Your objective: Each line below that carries the string "plus" must appear in the answer.

Records provided:
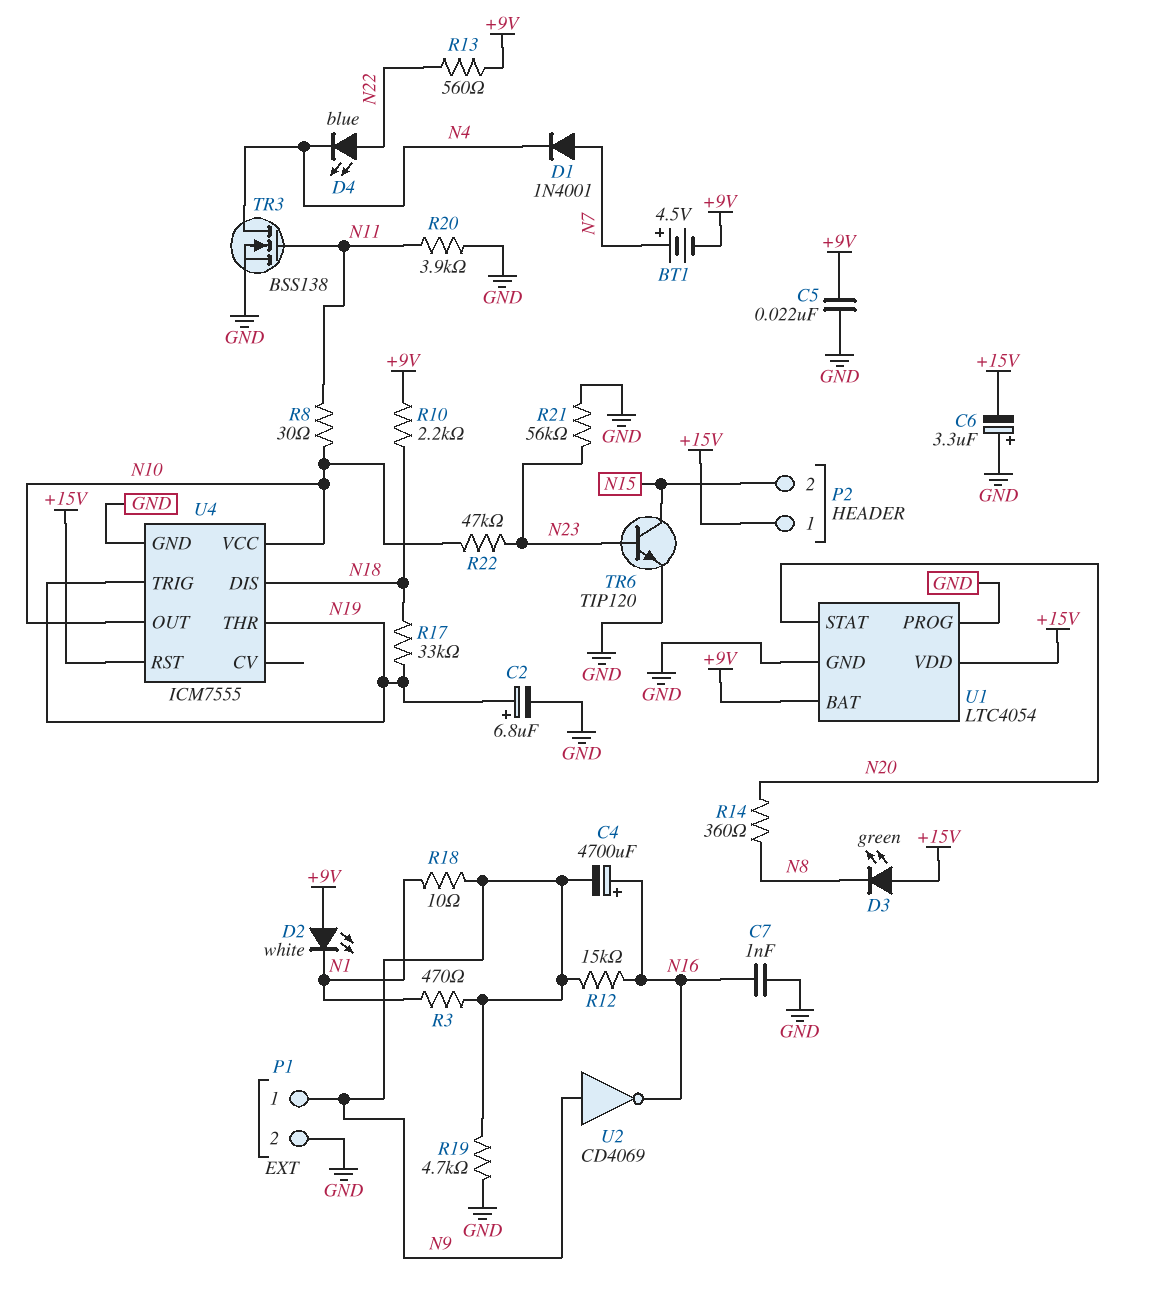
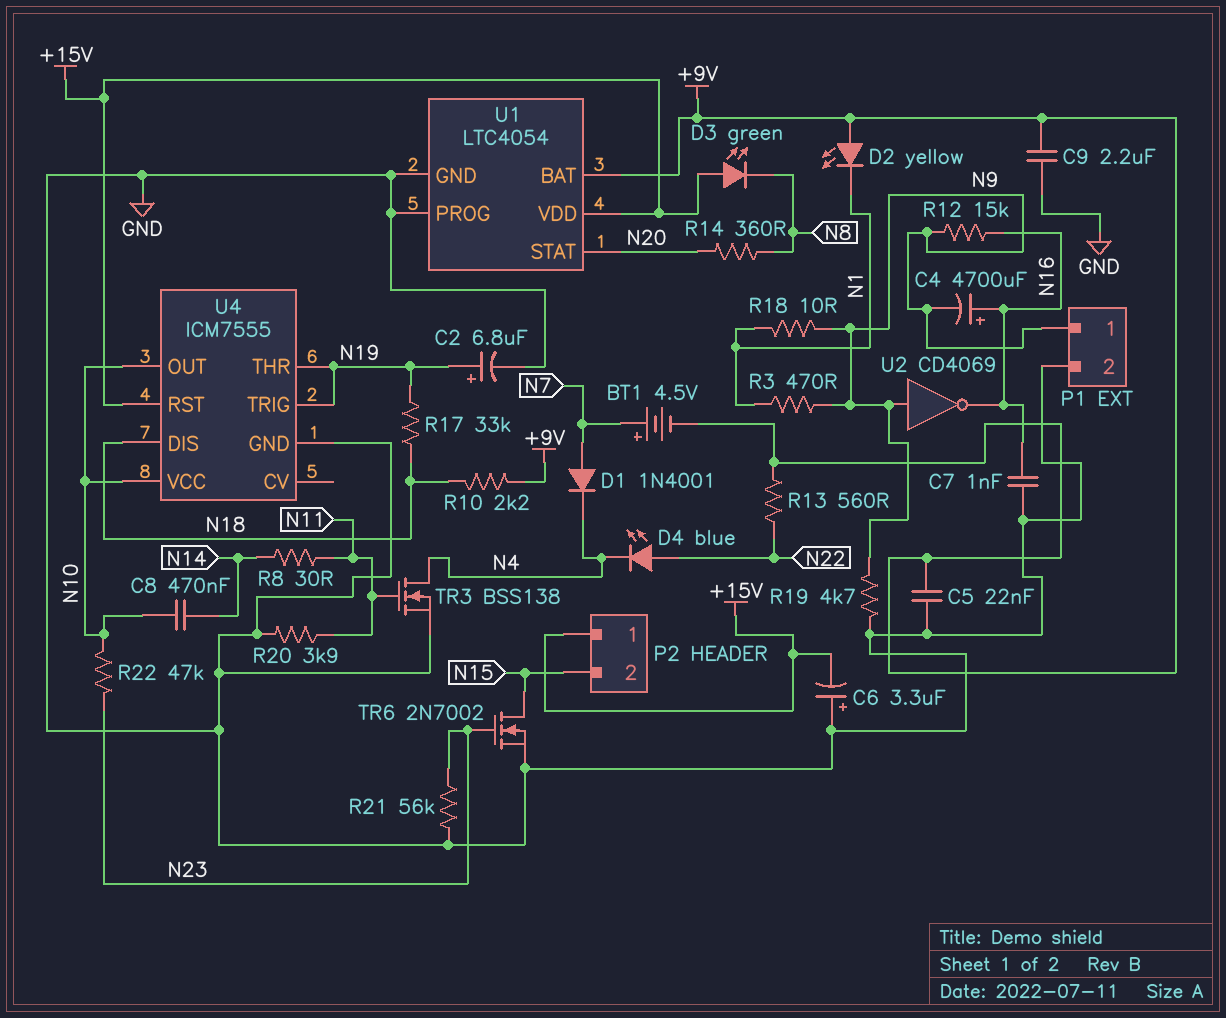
C8: none -> 470nF (N10, N14)
C9: none -> 2.2uF (+9V, GND)
D2: LED white (A +9V, K N1) -> LED yellow (A +9V, K N1)
R8: 30 (N10, N11) -> 30 (N11, N14)
TR6: NPN TIP120 (B N23, C N15, E GND) -> NMOS 2N7002 (G N23, D N15, S GND)

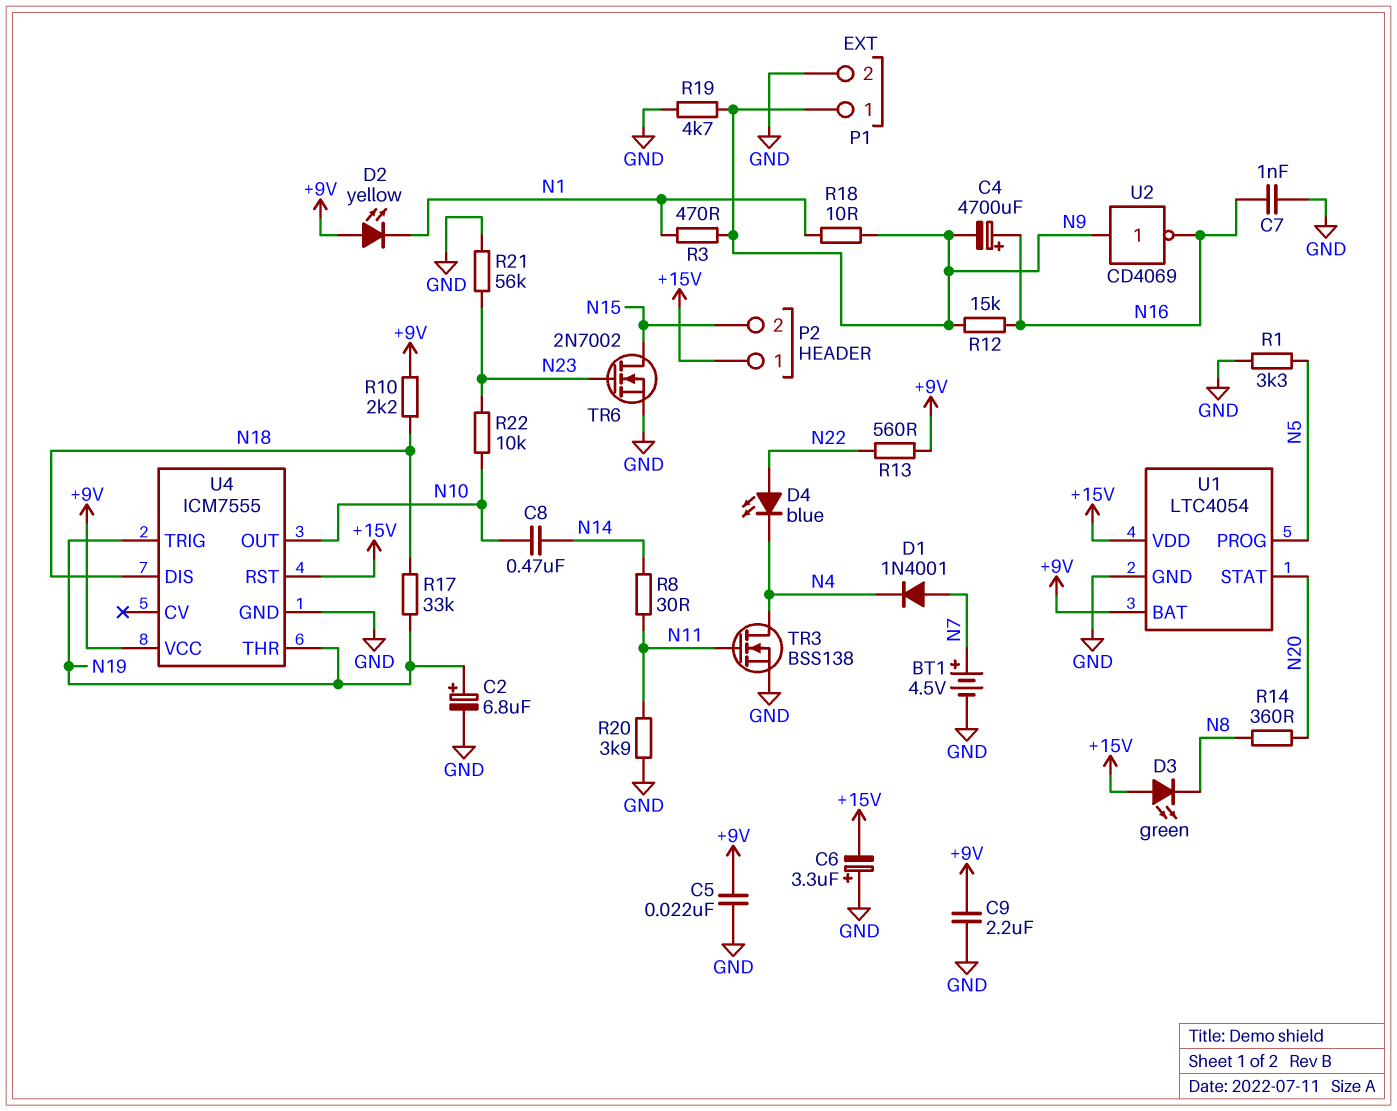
BT1: 4.5V (plus N7, minus +9V) -> 4.5V (plus N7, minus GND)
R1: none -> 3.3k (GND, N5)
R22: 47k (N10, N23) -> 10k (N10, N23)
U1 pin PROG: GND -> N5
U4 pin VCC: N10 -> +9V

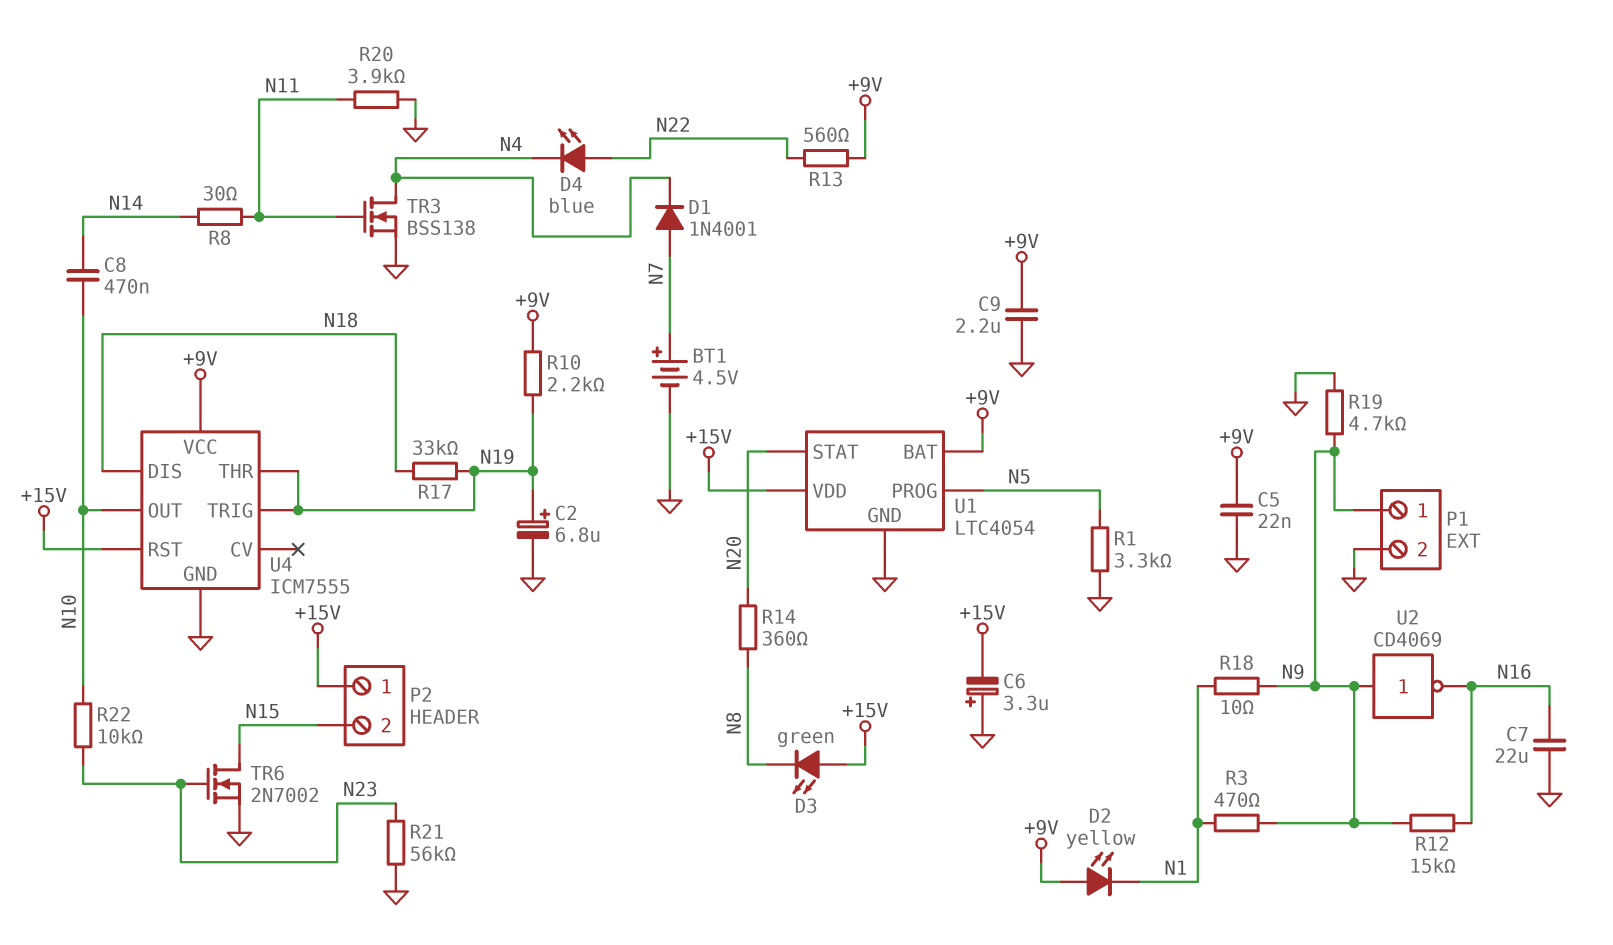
C4: 4700uF (plus N16, minus N9) -> none
C7: 1nF (GND, N16) -> 22uF (GND, N16)
R10: 2.2k (+9V, N18) -> 2.2k (+9V, N19)

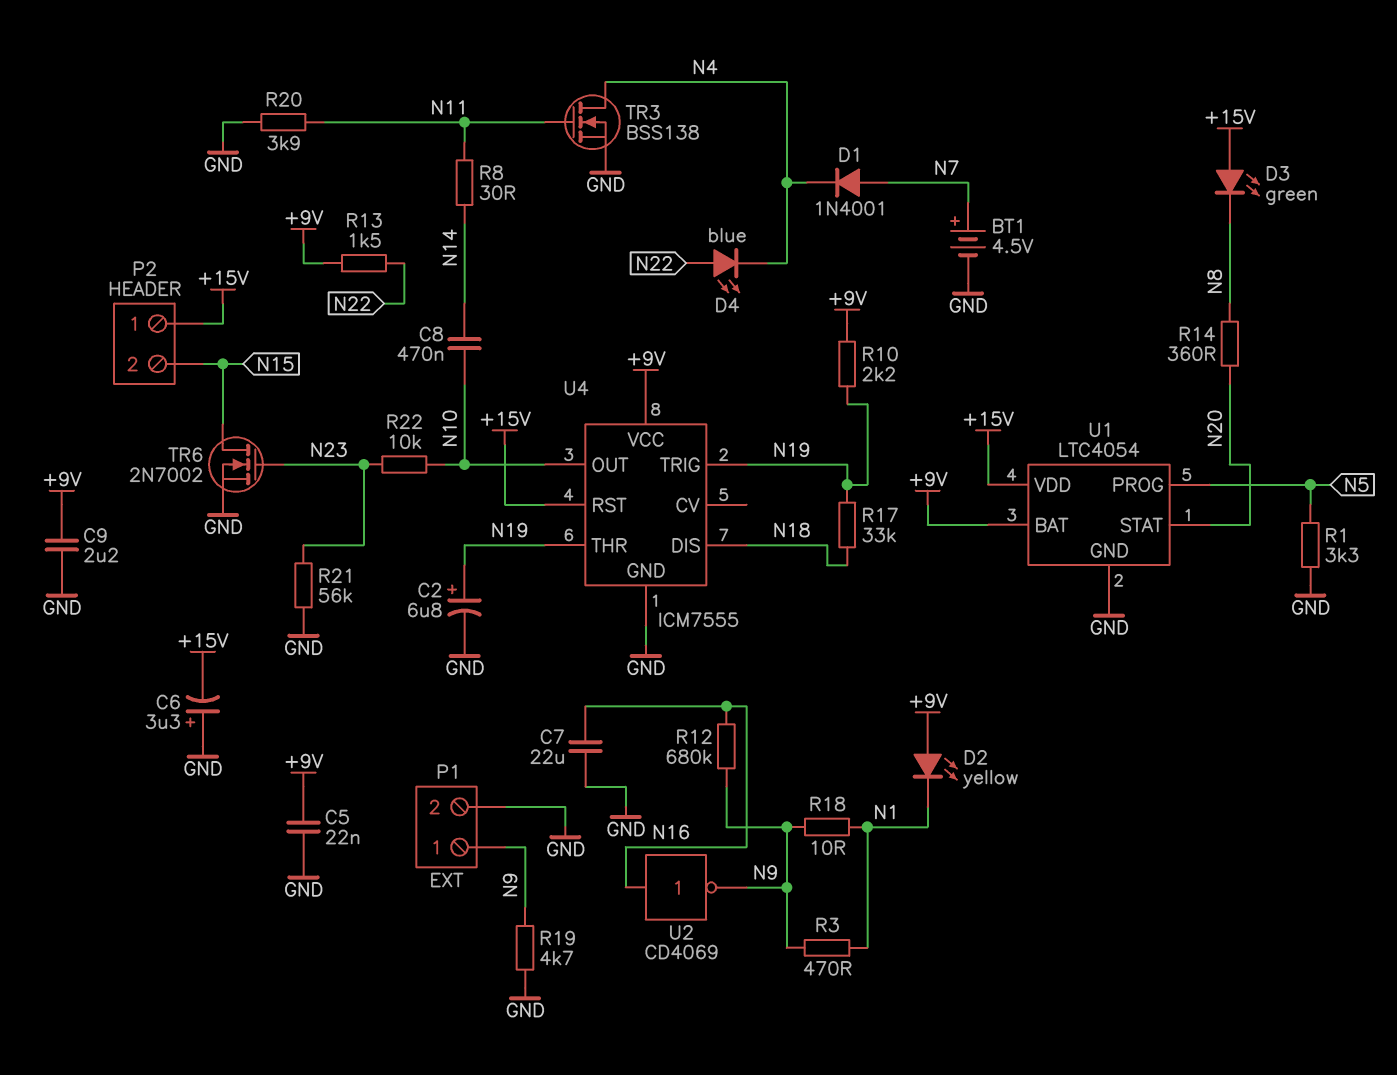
R12: 15k (N9, N16) -> 680k (N9, N16)
R13: 560 (+9V, N22) -> 1.5k (+9V, N22)
U2: NOT CD4069 (in N9, out N16) -> NOT CD4069 (in N16, out N9)

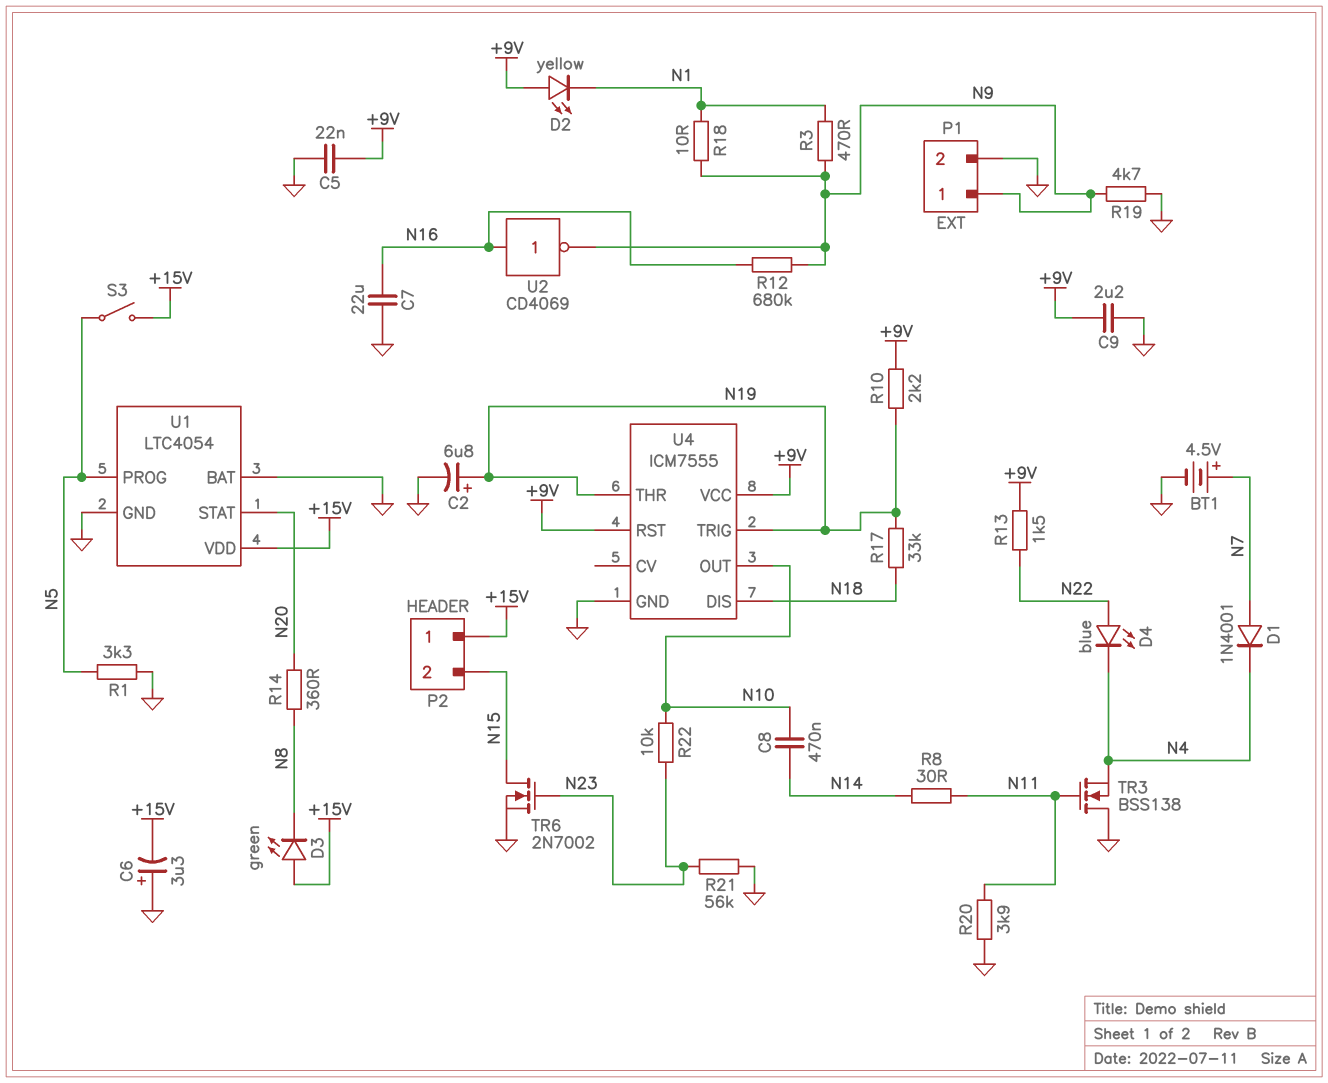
S3: none -> switch (+15V, N5)
TR3: NMOS BSS138 (G N11, D N4, S GND) -> NMOS BSS138 (G N11, D GND, S N4)
U1 pin BAT: +9V -> GND
U4 pin RST: +15V -> +9V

Written response:
BT1: 4.5V (plus N7, minus +9V) -> 4.5V (plus N7, minus GND)
C4: 4700uF (plus N16, minus N9) -> none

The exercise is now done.